Start of Block
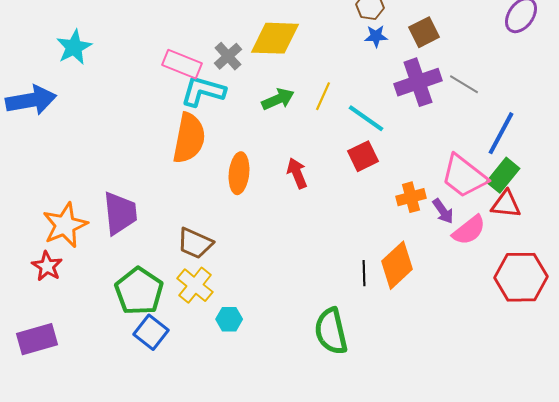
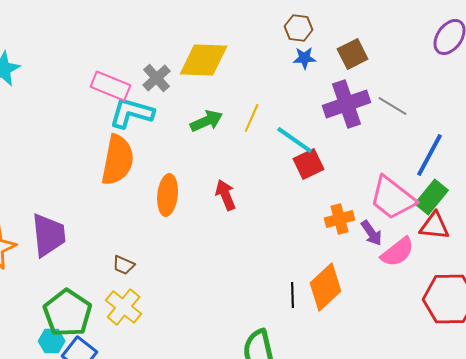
red square: (363, 156) -> (309, 164), moved
brown trapezoid: (195, 243) -> (124, 265), size x0.6
cyan hexagon: (229, 319) -> (52, 341), moved

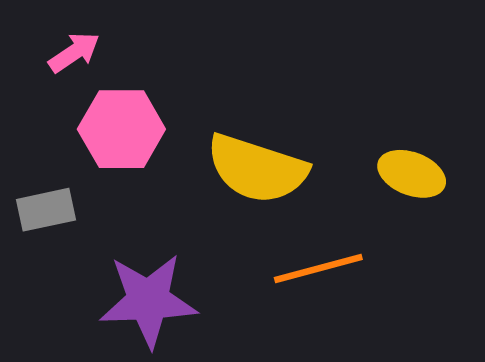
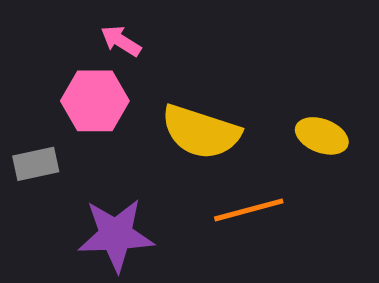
pink arrow: (74, 52) -> (121, 41), moved, turned -114

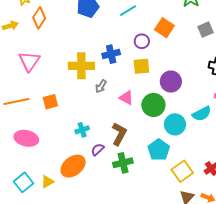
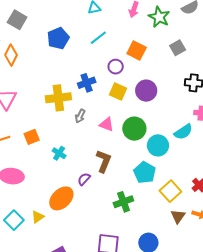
yellow square: (141, 66) -> (118, 91), turned 36
purple circle: (171, 82) -> (146, 91), moved
cyan cross: (82, 130) -> (59, 153), moved, turned -32
green cross: (123, 163) -> (123, 202), moved

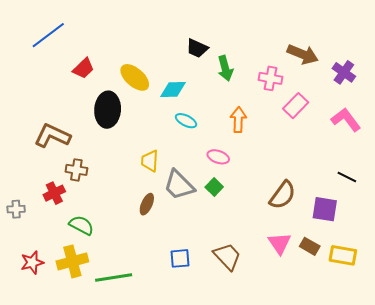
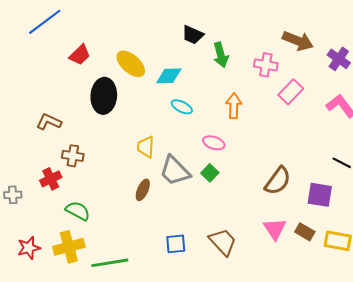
brown L-shape: (52, 136) -> (49, 122), size x0.7

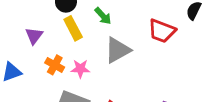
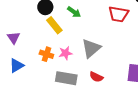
purple triangle: (34, 36) -> (13, 38), moved
gray triangle: (118, 50) -> (91, 48), moved

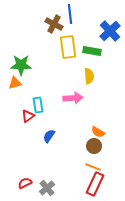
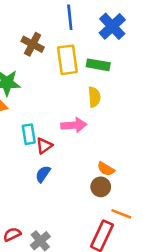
brown cross: (54, 24) -> (33, 44), moved
blue cross: (110, 31) -> (112, 26), moved
red triangle: (28, 116) -> (44, 146), moved
orange line: (93, 167) -> (121, 214), moved

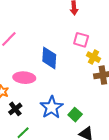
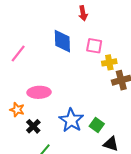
yellow cross: (94, 57) -> (109, 62), turned -32
blue diamond: (49, 58) -> (62, 41), moved

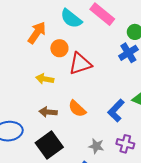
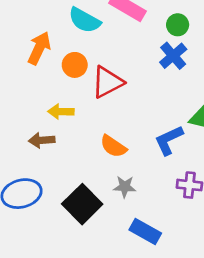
blue L-shape: (116, 111) -> (169, 140), turned 30
brown arrow: (48, 112) -> (42, 140), moved
gray star: (96, 146) -> (125, 187), moved

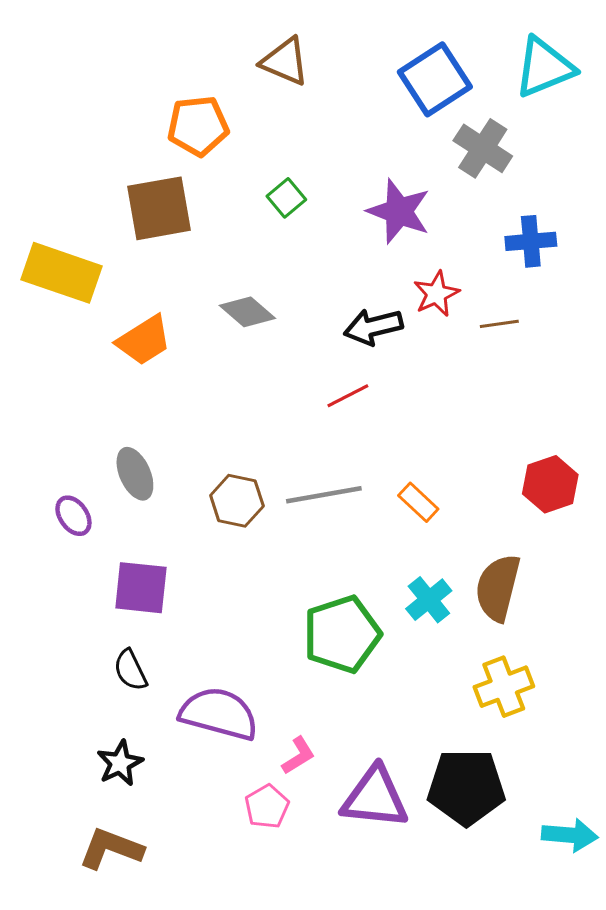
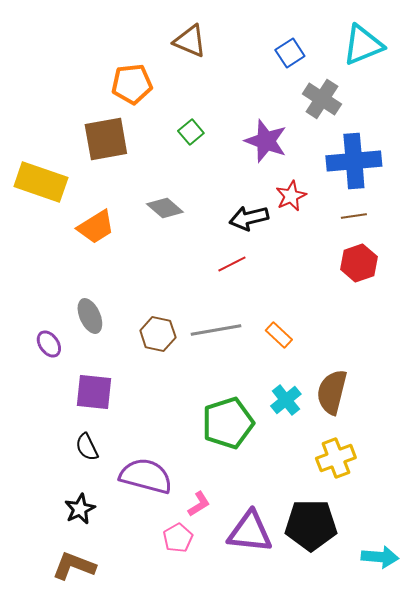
blue square: (435, 79) -> (290, 53), size x0.6
blue cross: (531, 241) -> (354, 161), size x1.6
brown line: (499, 324) -> (354, 216), moved
red hexagon: (550, 484) -> (359, 263), moved

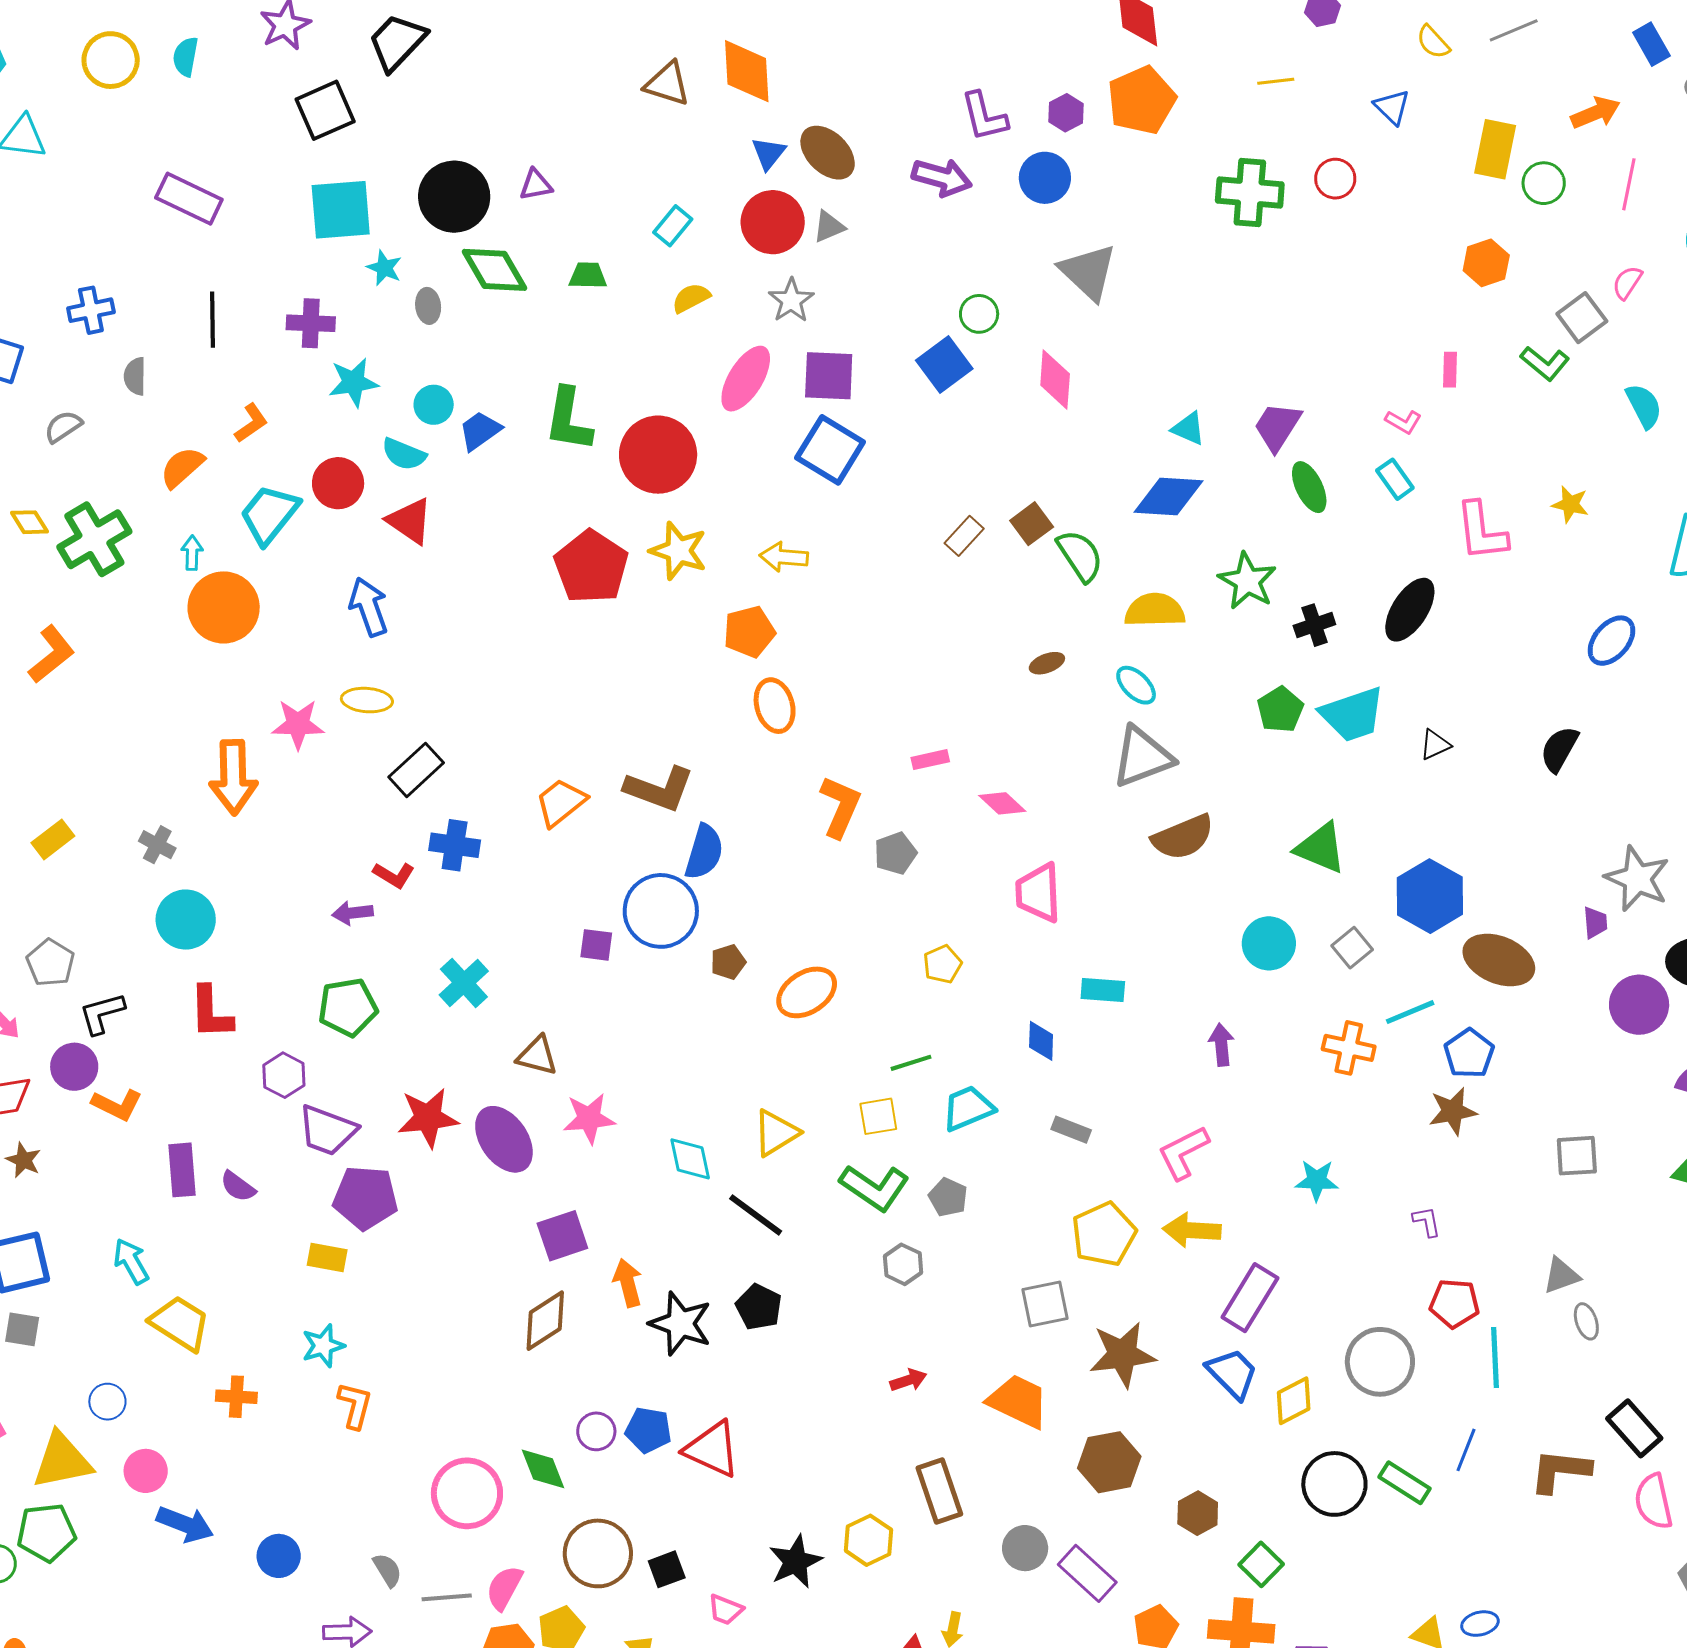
End of Block
To do
Without changing a word, retype the data above and omit its pictures.

Task answer
red square: (363, 156) -> (309, 164), moved
brown trapezoid: (195, 243) -> (124, 265), size x0.6
cyan hexagon: (229, 319) -> (52, 341), moved

pink arrow: (74, 52) -> (121, 41), moved, turned -114

yellow square: (141, 66) -> (118, 91), turned 36
purple circle: (171, 82) -> (146, 91), moved
cyan cross: (82, 130) -> (59, 153), moved, turned -32
green cross: (123, 163) -> (123, 202), moved

brown L-shape: (52, 136) -> (49, 122), size x0.7

purple triangle: (34, 36) -> (13, 38), moved
gray triangle: (118, 50) -> (91, 48), moved

brown cross: (54, 24) -> (33, 44), moved
blue cross: (110, 31) -> (112, 26), moved
red triangle: (28, 116) -> (44, 146), moved
orange line: (93, 167) -> (121, 214), moved

yellow cross: (94, 57) -> (109, 62), turned -32
blue diamond: (49, 58) -> (62, 41), moved

blue L-shape: (116, 111) -> (169, 140), turned 30
brown arrow: (48, 112) -> (42, 140), moved
gray star: (96, 146) -> (125, 187), moved

blue square: (435, 79) -> (290, 53), size x0.6
blue cross: (531, 241) -> (354, 161), size x1.6
brown line: (499, 324) -> (354, 216), moved
red hexagon: (550, 484) -> (359, 263), moved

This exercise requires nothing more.